Your objective: The response should reproduce exactly the lines from the top of the listing below through the one that contains "(381, 367) = (285, 236): pink", and nothing else; pictures do not belong in it.

· · · · ·

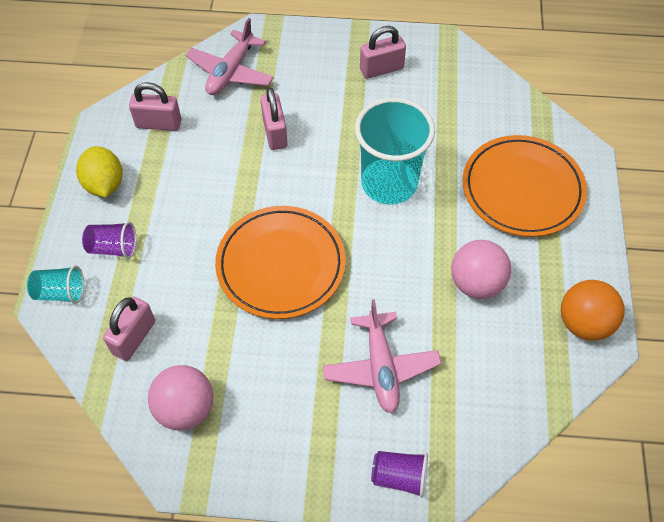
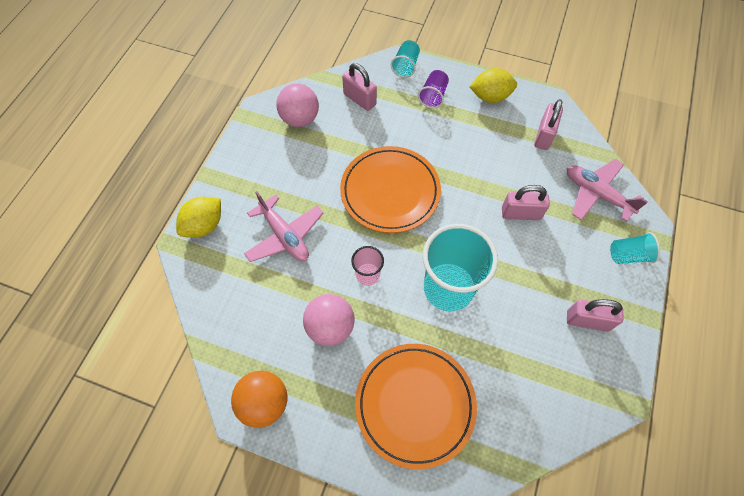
camera: 105 degrees right, 5 degrees up
(298, 44) = (628, 255): none -> turquoise cup
(381, 69) = (587, 321): pink padlock -> pink padlock turned 75 degrees counterclockwise
(381, 367) = (285, 236): pink plane -> pink plane turned 135 degrees counterclockwise
(399, 477) = (204, 225): purple cup -> yellow lemon
(401, 262) = (367, 275): none -> pink cup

· · · · ·

Answer box:
camera: 105 degrees right, 5 degrees up
(298, 44) = (628, 255): none -> turquoise cup
(381, 69) = (587, 321): pink padlock -> pink padlock turned 75 degrees counterclockwise
(381, 367) = (285, 236): pink plane -> pink plane turned 135 degrees counterclockwise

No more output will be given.